*TASK PROMPT*
Scan the records below and copy every line that contains the string "yellow".
PROVIDED INFORMATION: Begin
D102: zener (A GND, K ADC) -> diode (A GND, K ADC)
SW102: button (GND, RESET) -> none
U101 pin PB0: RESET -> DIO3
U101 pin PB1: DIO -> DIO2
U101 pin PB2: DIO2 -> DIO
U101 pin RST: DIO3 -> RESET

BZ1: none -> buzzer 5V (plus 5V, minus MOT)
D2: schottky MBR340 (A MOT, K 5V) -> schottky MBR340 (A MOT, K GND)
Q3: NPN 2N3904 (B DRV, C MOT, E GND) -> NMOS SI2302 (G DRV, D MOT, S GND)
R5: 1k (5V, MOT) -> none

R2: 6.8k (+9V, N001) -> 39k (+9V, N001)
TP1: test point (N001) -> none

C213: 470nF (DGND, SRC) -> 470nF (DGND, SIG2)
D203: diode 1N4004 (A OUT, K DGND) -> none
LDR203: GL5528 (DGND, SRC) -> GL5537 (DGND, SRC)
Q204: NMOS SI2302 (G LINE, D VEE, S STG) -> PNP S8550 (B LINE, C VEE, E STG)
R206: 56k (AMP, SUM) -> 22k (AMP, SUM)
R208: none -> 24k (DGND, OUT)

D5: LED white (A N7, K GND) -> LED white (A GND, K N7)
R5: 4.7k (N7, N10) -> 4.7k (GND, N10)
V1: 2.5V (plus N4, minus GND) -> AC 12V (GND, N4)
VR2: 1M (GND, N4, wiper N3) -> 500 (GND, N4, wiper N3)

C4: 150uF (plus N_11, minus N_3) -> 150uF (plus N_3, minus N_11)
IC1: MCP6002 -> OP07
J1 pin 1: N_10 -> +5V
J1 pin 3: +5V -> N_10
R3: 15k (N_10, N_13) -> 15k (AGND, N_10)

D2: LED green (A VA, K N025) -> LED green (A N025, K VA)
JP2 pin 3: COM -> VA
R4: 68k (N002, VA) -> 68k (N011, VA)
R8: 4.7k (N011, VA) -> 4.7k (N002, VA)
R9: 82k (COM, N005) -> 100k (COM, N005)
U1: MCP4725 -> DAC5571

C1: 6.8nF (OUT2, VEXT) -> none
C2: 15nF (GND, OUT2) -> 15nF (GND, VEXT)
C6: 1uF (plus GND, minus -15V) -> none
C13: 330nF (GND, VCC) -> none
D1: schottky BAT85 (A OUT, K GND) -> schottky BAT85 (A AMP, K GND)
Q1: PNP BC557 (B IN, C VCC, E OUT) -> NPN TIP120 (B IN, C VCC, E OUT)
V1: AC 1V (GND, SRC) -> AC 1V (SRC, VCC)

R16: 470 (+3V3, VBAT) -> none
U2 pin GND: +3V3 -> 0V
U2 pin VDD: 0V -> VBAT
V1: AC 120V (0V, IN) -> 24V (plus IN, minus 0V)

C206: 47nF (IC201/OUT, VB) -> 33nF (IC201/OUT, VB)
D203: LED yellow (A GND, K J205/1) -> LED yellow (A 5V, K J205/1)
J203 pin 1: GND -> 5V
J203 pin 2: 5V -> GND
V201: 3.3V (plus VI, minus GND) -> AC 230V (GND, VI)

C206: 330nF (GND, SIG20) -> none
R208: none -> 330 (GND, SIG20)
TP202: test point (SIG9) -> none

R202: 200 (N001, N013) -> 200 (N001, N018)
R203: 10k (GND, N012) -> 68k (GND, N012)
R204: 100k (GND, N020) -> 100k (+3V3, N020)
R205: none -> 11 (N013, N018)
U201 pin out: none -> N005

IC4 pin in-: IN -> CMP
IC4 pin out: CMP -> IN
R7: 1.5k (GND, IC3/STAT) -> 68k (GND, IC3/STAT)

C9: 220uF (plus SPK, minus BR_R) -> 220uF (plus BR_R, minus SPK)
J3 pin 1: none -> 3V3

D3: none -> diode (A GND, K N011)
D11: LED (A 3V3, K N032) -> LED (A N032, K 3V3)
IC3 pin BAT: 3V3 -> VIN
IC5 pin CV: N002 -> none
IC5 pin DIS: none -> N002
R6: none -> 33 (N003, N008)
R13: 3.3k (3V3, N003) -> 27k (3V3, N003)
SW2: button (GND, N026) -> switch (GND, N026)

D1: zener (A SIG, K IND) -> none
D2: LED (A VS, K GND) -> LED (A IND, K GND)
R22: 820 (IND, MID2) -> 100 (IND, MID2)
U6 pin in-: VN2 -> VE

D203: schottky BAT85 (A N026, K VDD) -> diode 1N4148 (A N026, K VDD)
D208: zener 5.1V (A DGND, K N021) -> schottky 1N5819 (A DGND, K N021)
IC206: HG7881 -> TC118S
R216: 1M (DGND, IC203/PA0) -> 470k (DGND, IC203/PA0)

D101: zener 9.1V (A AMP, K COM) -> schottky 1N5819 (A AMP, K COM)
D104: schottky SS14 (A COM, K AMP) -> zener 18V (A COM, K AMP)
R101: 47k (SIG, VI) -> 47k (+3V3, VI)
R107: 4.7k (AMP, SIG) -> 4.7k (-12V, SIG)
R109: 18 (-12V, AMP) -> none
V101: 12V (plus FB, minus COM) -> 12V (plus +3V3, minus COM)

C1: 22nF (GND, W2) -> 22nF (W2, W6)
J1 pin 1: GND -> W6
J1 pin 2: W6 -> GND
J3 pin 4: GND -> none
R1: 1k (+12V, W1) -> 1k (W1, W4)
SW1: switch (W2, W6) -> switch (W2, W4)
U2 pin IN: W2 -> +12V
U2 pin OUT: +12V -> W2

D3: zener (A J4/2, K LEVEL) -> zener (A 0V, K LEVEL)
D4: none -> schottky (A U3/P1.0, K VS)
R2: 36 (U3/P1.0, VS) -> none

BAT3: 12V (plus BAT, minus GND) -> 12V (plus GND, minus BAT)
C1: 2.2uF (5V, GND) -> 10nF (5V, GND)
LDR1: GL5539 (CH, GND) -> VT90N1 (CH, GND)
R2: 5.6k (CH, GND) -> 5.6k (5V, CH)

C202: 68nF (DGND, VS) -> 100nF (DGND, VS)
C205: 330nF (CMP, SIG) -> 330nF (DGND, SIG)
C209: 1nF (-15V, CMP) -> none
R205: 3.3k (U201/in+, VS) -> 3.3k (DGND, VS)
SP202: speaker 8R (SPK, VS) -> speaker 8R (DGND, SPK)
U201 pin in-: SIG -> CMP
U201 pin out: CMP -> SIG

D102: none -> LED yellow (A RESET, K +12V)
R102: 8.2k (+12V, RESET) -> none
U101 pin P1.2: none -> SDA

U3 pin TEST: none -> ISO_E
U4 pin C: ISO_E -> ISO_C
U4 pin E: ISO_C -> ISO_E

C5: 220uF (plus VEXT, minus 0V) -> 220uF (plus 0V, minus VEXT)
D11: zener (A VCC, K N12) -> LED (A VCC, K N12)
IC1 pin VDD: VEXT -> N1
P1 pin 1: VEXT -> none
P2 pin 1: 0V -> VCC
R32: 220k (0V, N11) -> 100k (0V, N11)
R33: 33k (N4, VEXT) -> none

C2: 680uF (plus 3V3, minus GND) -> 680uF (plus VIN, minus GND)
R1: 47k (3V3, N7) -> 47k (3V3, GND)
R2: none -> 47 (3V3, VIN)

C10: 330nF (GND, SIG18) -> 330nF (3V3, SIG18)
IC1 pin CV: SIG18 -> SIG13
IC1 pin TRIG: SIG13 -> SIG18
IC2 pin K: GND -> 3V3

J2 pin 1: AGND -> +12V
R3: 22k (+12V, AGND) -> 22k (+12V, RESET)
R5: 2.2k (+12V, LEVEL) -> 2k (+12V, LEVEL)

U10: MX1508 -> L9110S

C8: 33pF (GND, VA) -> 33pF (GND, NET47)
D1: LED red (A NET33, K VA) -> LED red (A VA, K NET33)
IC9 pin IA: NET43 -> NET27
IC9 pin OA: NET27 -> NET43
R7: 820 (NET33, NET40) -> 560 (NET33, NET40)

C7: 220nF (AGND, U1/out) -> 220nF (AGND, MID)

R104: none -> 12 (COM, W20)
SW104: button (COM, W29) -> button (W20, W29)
PROVIDED INFORMATION: End
*ANSWER BOX*
D203: LED yellow (A GND, K J205/1) -> LED yellow (A 5V, K J205/1)
D102: none -> LED yellow (A RESET, K +12V)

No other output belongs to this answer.